▶ _What you need to do_
Write out each entry once more so that it matches the original exactly.

▶ _Data extracted from a collection_
---+---
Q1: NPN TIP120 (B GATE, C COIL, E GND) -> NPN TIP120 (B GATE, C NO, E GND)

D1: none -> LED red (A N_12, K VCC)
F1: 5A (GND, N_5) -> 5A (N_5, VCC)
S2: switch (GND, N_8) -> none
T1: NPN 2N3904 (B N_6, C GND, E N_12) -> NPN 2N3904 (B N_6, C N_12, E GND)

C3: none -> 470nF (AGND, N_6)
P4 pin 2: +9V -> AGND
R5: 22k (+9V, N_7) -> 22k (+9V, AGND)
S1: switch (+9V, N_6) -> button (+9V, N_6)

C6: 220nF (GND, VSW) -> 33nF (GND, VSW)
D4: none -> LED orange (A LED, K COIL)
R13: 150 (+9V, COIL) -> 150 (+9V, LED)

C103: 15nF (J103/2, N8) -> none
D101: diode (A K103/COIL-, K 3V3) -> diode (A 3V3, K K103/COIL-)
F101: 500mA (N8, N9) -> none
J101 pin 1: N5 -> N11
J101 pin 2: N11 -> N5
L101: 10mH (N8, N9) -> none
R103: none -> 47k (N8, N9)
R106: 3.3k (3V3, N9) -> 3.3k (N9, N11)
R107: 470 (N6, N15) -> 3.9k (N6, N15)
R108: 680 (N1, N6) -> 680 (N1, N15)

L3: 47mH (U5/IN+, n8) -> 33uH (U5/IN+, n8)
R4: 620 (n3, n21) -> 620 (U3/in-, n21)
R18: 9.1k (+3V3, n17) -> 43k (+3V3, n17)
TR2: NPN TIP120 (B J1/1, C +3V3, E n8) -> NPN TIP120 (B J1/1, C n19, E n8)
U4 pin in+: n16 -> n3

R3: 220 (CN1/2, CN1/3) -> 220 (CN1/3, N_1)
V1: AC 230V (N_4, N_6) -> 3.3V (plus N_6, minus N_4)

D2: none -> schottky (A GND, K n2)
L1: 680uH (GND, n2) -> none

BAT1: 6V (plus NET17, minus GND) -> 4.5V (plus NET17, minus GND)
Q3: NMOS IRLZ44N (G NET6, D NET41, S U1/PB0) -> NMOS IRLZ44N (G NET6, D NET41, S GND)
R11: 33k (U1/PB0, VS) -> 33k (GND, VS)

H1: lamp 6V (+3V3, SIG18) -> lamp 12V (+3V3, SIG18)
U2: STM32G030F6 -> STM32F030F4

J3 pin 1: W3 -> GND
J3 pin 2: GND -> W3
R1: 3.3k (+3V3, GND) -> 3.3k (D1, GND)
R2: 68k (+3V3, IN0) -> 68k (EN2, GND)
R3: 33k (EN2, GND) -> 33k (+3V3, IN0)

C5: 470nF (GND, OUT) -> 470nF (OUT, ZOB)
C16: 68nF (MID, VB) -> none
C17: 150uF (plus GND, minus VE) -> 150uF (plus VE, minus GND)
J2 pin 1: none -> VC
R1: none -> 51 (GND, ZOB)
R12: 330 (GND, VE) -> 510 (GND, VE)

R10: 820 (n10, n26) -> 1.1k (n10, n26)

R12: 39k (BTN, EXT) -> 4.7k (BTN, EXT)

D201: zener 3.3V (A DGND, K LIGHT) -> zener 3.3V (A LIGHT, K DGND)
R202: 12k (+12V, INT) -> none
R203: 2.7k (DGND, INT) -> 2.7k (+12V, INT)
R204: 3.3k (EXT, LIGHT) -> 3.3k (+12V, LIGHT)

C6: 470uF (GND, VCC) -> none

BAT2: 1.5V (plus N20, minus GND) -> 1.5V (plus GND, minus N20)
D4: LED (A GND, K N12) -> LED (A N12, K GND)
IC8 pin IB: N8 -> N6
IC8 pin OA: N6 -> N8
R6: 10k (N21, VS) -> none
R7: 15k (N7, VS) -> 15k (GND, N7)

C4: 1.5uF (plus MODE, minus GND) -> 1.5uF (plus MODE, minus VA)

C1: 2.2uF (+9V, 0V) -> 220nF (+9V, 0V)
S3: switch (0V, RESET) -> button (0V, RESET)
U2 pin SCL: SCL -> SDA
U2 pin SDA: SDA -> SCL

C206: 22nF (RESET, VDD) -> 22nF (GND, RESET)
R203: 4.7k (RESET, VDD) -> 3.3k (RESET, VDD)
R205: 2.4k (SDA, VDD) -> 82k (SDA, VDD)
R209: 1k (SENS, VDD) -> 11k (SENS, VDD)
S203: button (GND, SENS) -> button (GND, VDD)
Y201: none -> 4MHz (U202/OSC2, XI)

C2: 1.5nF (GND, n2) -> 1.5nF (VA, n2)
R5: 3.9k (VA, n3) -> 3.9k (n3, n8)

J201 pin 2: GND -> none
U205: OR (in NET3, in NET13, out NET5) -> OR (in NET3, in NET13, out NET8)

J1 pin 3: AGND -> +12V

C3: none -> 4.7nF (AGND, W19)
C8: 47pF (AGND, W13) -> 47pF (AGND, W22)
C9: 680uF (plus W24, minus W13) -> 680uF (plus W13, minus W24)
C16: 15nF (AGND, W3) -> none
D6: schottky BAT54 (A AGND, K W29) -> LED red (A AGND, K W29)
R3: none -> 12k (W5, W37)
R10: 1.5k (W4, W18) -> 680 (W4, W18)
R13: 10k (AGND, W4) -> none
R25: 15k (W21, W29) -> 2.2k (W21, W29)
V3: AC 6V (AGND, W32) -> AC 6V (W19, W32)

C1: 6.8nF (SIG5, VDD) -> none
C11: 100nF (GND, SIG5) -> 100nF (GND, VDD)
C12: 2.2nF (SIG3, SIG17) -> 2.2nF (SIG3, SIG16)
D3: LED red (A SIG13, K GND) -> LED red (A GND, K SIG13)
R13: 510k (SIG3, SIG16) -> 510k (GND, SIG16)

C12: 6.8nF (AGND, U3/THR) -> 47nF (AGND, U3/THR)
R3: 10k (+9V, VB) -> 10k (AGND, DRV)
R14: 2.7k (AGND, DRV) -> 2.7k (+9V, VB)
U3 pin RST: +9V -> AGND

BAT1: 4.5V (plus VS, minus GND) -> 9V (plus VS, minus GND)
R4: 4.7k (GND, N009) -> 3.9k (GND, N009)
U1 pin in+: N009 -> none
---+---
▶ _Answer section_
Q1: NPN TIP120 (B GATE, C COIL, E GND) -> NPN TIP120 (B GATE, C NO, E GND)

D1: none -> LED red (A N_12, K VCC)
F1: 5A (GND, N_5) -> 5A (N_5, VCC)
S2: switch (GND, N_8) -> none
T1: NPN 2N3904 (B N_6, C GND, E N_12) -> NPN 2N3904 (B N_6, C N_12, E GND)

C3: none -> 470nF (AGND, N_6)
P4 pin 2: +9V -> AGND
R5: 22k (+9V, N_7) -> 22k (+9V, AGND)
S1: switch (+9V, N_6) -> button (+9V, N_6)

C6: 220nF (GND, VSW) -> 33nF (GND, VSW)
D4: none -> LED orange (A LED, K COIL)
R13: 150 (+9V, COIL) -> 150 (+9V, LED)

C103: 15nF (J103/2, N8) -> none
D101: diode (A K103/COIL-, K 3V3) -> diode (A 3V3, K K103/COIL-)
F101: 500mA (N8, N9) -> none
J101 pin 1: N5 -> N11
J101 pin 2: N11 -> N5
L101: 10mH (N8, N9) -> none
R103: none -> 47k (N8, N9)
R106: 3.3k (3V3, N9) -> 3.3k (N9, N11)
R107: 470 (N6, N15) -> 3.9k (N6, N15)
R108: 680 (N1, N6) -> 680 (N1, N15)

L3: 47mH (U5/IN+, n8) -> 33uH (U5/IN+, n8)
R4: 620 (n3, n21) -> 620 (U3/in-, n21)
R18: 9.1k (+3V3, n17) -> 43k (+3V3, n17)
TR2: NPN TIP120 (B J1/1, C +3V3, E n8) -> NPN TIP120 (B J1/1, C n19, E n8)
U4 pin in+: n16 -> n3

R3: 220 (CN1/2, CN1/3) -> 220 (CN1/3, N_1)
V1: AC 230V (N_4, N_6) -> 3.3V (plus N_6, minus N_4)

D2: none -> schottky (A GND, K n2)
L1: 680uH (GND, n2) -> none

BAT1: 6V (plus NET17, minus GND) -> 4.5V (plus NET17, minus GND)
Q3: NMOS IRLZ44N (G NET6, D NET41, S U1/PB0) -> NMOS IRLZ44N (G NET6, D NET41, S GND)
R11: 33k (U1/PB0, VS) -> 33k (GND, VS)

H1: lamp 6V (+3V3, SIG18) -> lamp 12V (+3V3, SIG18)
U2: STM32G030F6 -> STM32F030F4

J3 pin 1: W3 -> GND
J3 pin 2: GND -> W3
R1: 3.3k (+3V3, GND) -> 3.3k (D1, GND)
R2: 68k (+3V3, IN0) -> 68k (EN2, GND)
R3: 33k (EN2, GND) -> 33k (+3V3, IN0)

C5: 470nF (GND, OUT) -> 470nF (OUT, ZOB)
C16: 68nF (MID, VB) -> none
C17: 150uF (plus GND, minus VE) -> 150uF (plus VE, minus GND)
J2 pin 1: none -> VC
R1: none -> 51 (GND, ZOB)
R12: 330 (GND, VE) -> 510 (GND, VE)

R10: 820 (n10, n26) -> 1.1k (n10, n26)

R12: 39k (BTN, EXT) -> 4.7k (BTN, EXT)

D201: zener 3.3V (A DGND, K LIGHT) -> zener 3.3V (A LIGHT, K DGND)
R202: 12k (+12V, INT) -> none
R203: 2.7k (DGND, INT) -> 2.7k (+12V, INT)
R204: 3.3k (EXT, LIGHT) -> 3.3k (+12V, LIGHT)

C6: 470uF (GND, VCC) -> none

BAT2: 1.5V (plus N20, minus GND) -> 1.5V (plus GND, minus N20)
D4: LED (A GND, K N12) -> LED (A N12, K GND)
IC8 pin IB: N8 -> N6
IC8 pin OA: N6 -> N8
R6: 10k (N21, VS) -> none
R7: 15k (N7, VS) -> 15k (GND, N7)

C4: 1.5uF (plus MODE, minus GND) -> 1.5uF (plus MODE, minus VA)

C1: 2.2uF (+9V, 0V) -> 220nF (+9V, 0V)
S3: switch (0V, RESET) -> button (0V, RESET)
U2 pin SCL: SCL -> SDA
U2 pin SDA: SDA -> SCL

C206: 22nF (RESET, VDD) -> 22nF (GND, RESET)
R203: 4.7k (RESET, VDD) -> 3.3k (RESET, VDD)
R205: 2.4k (SDA, VDD) -> 82k (SDA, VDD)
R209: 1k (SENS, VDD) -> 11k (SENS, VDD)
S203: button (GND, SENS) -> button (GND, VDD)
Y201: none -> 4MHz (U202/OSC2, XI)

C2: 1.5nF (GND, n2) -> 1.5nF (VA, n2)
R5: 3.9k (VA, n3) -> 3.9k (n3, n8)

J201 pin 2: GND -> none
U205: OR (in NET3, in NET13, out NET5) -> OR (in NET3, in NET13, out NET8)

J1 pin 3: AGND -> +12V

C3: none -> 4.7nF (AGND, W19)
C8: 47pF (AGND, W13) -> 47pF (AGND, W22)
C9: 680uF (plus W24, minus W13) -> 680uF (plus W13, minus W24)
C16: 15nF (AGND, W3) -> none
D6: schottky BAT54 (A AGND, K W29) -> LED red (A AGND, K W29)
R3: none -> 12k (W5, W37)
R10: 1.5k (W4, W18) -> 680 (W4, W18)
R13: 10k (AGND, W4) -> none
R25: 15k (W21, W29) -> 2.2k (W21, W29)
V3: AC 6V (AGND, W32) -> AC 6V (W19, W32)

C1: 6.8nF (SIG5, VDD) -> none
C11: 100nF (GND, SIG5) -> 100nF (GND, VDD)
C12: 2.2nF (SIG3, SIG17) -> 2.2nF (SIG3, SIG16)
D3: LED red (A SIG13, K GND) -> LED red (A GND, K SIG13)
R13: 510k (SIG3, SIG16) -> 510k (GND, SIG16)

C12: 6.8nF (AGND, U3/THR) -> 47nF (AGND, U3/THR)
R3: 10k (+9V, VB) -> 10k (AGND, DRV)
R14: 2.7k (AGND, DRV) -> 2.7k (+9V, VB)
U3 pin RST: +9V -> AGND

BAT1: 4.5V (plus VS, minus GND) -> 9V (plus VS, minus GND)
R4: 4.7k (GND, N009) -> 3.9k (GND, N009)
U1 pin in+: N009 -> none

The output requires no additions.